Among these entries, how many lines have the string "none" in them? Only the number is needed.

### Provided data
######

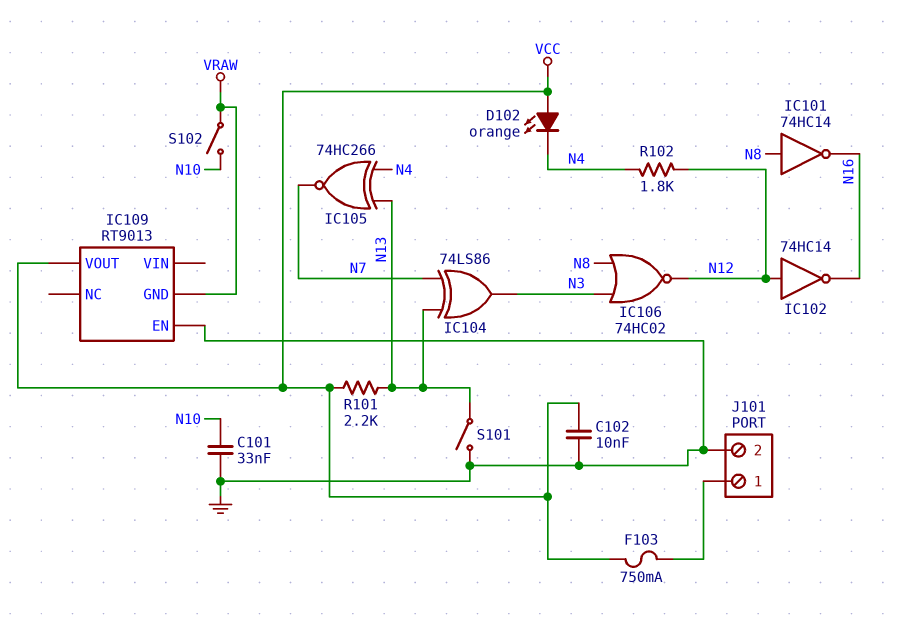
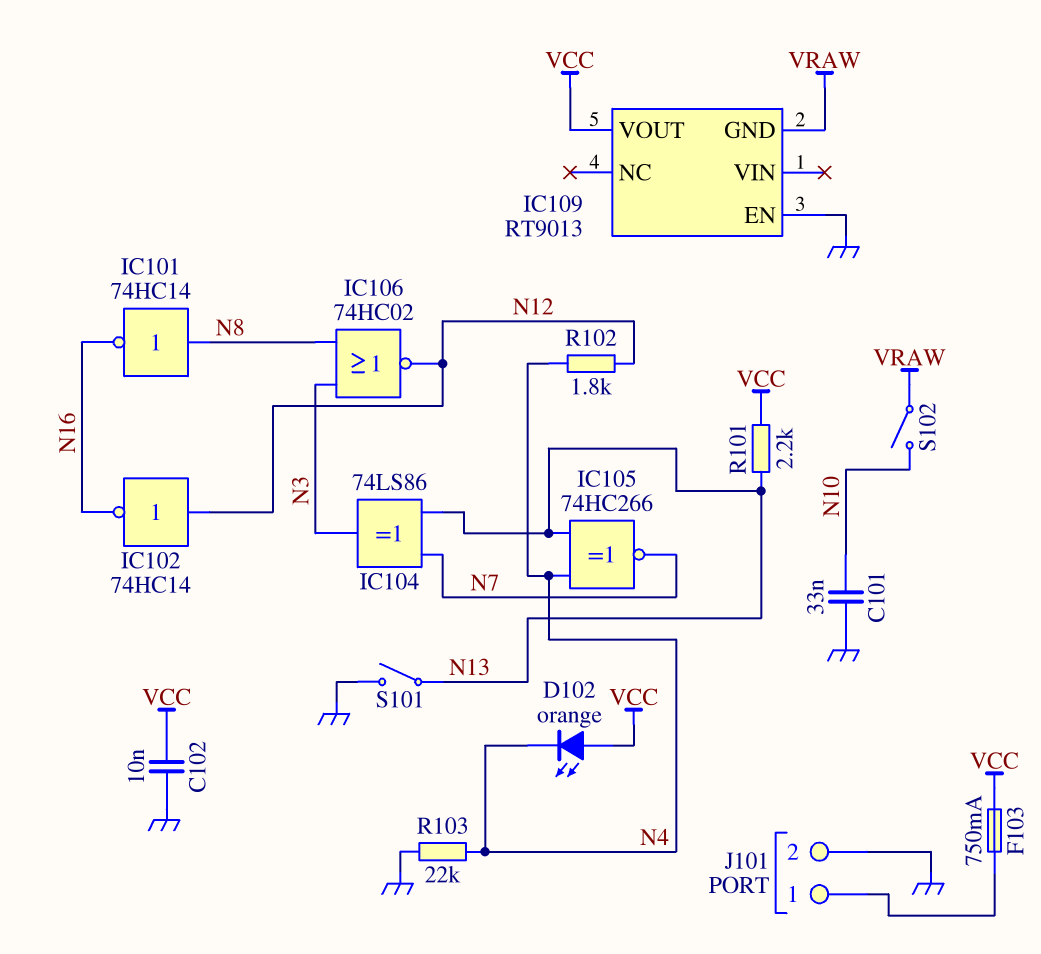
R103: none -> 22k (GND, N4)

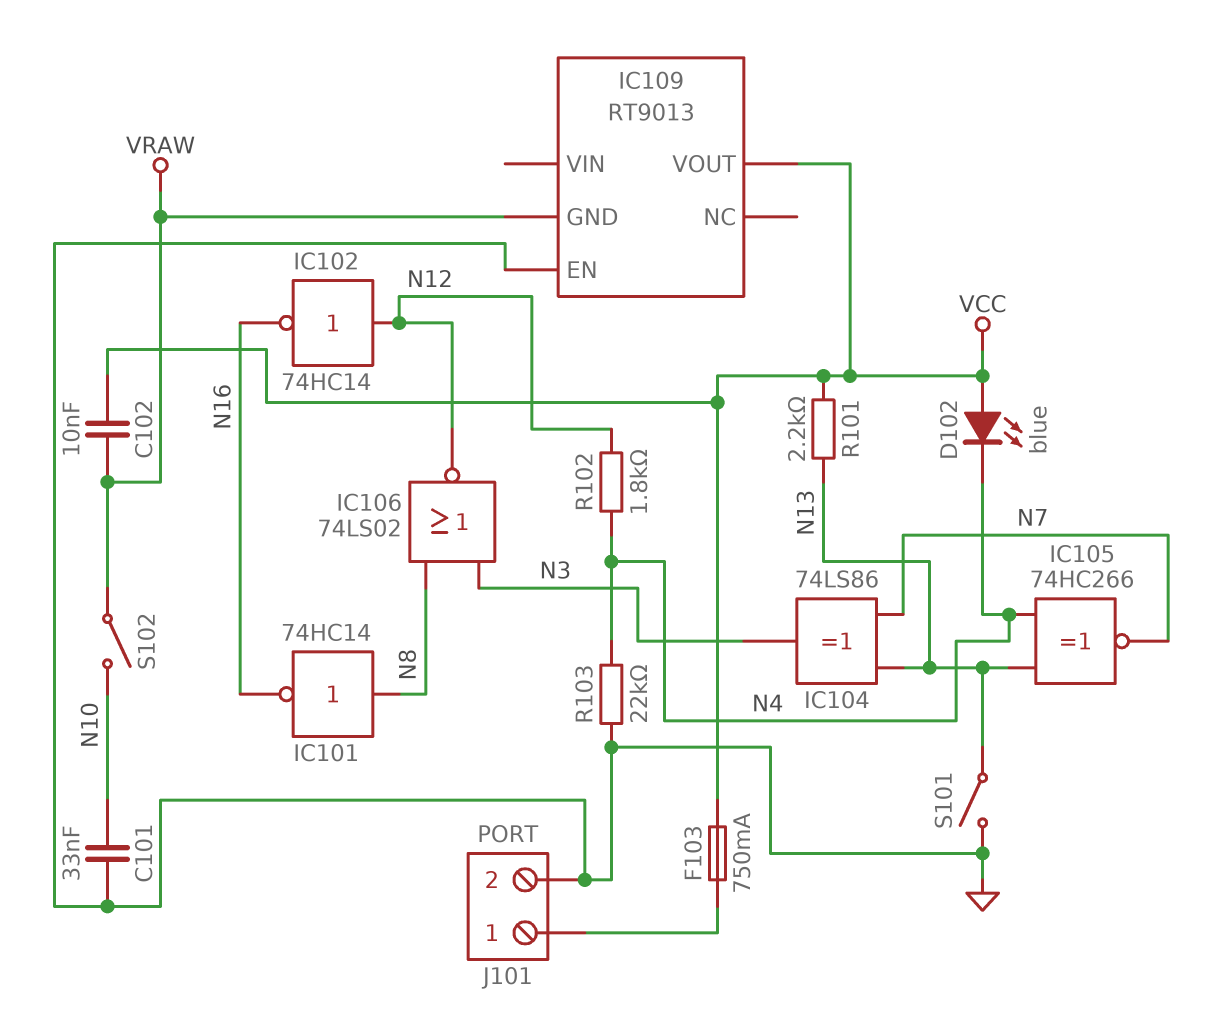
C102: 10nF (GND, VCC) -> 10nF (VCC, VRAW)
D102: LED orange (A VCC, K N4) -> LED blue (A VCC, K N4)
IC106: NOR 74HC02 (in N3, in N8, out N12) -> NOR 74LS02 (in N3, in N8, out N12)

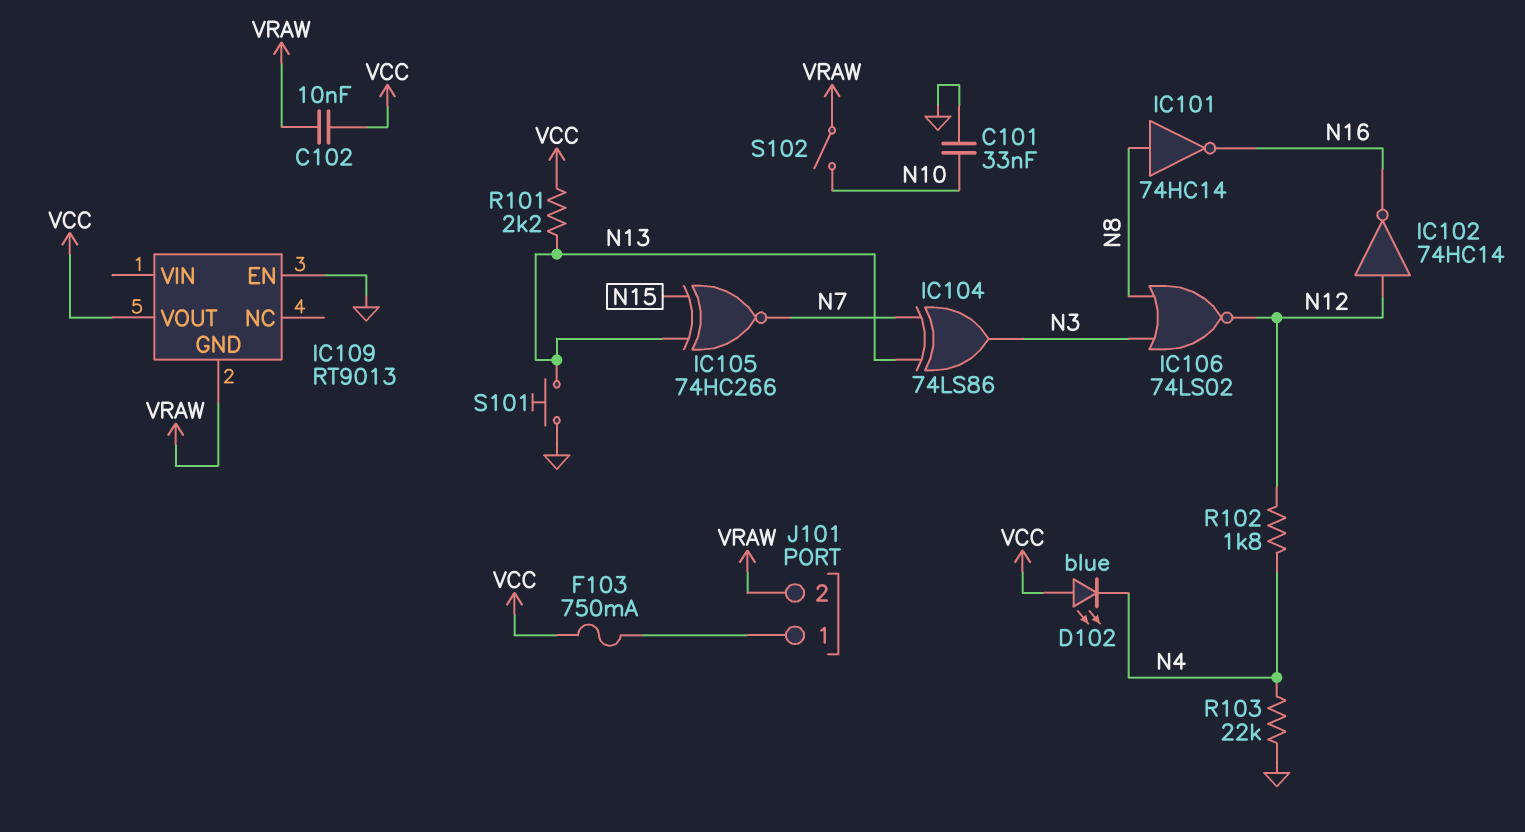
IC105: XNOR 74HC266 (in N4, in N13, out N7) -> XNOR 74HC266 (in N13, in N15, out N7)
J101 pin 2: GND -> VRAW
S101: switch (GND, N13) -> button (GND, N13)

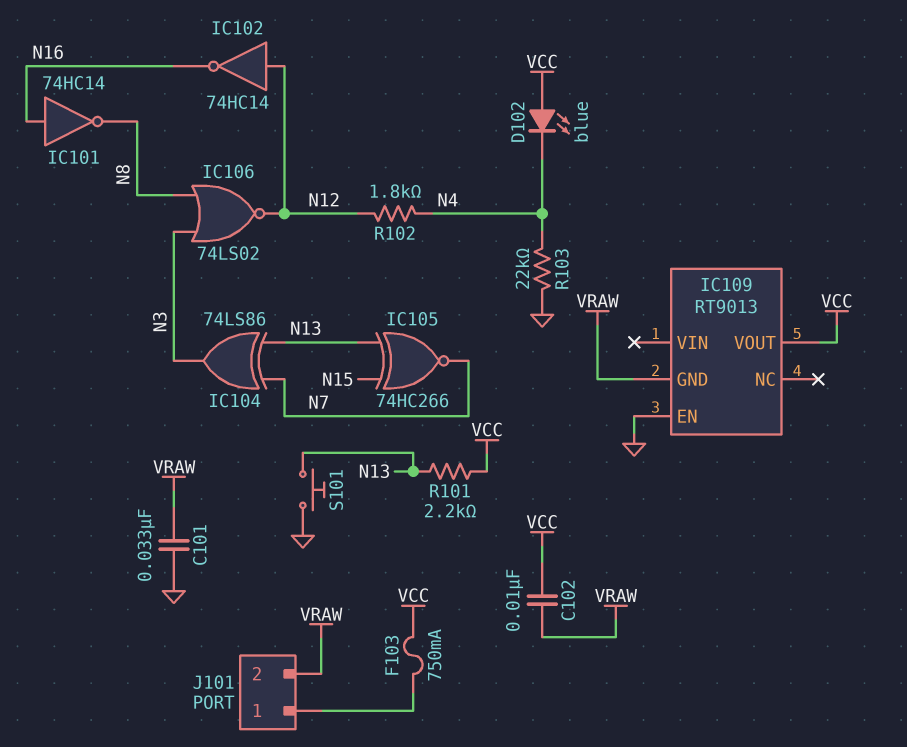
C101: 33nF (GND, N10) -> 33nF (GND, VRAW)
IC101: NOT 74HC14 (in N8, out N16) -> NOT 74HC14 (in N16, out N8)
S102: switch (N10, VRAW) -> none

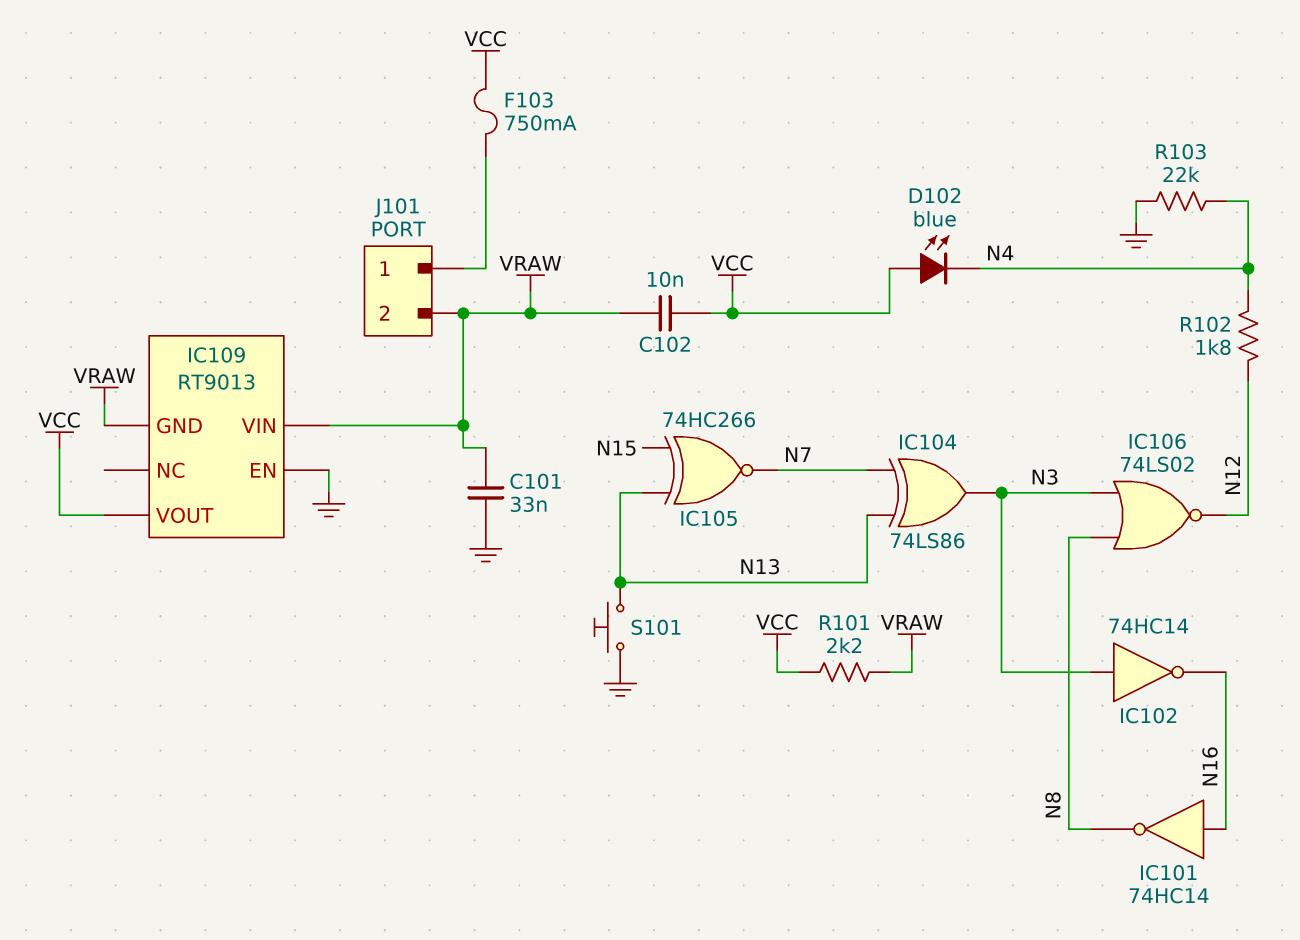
IC102: NOT 74HC14 (in N12, out N16) -> NOT 74HC14 (in N3, out N16)
IC109 pin VIN: none -> VRAW
R101: 2.2k (N13, VCC) -> 2.2k (VCC, VRAW)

######

### Response area
3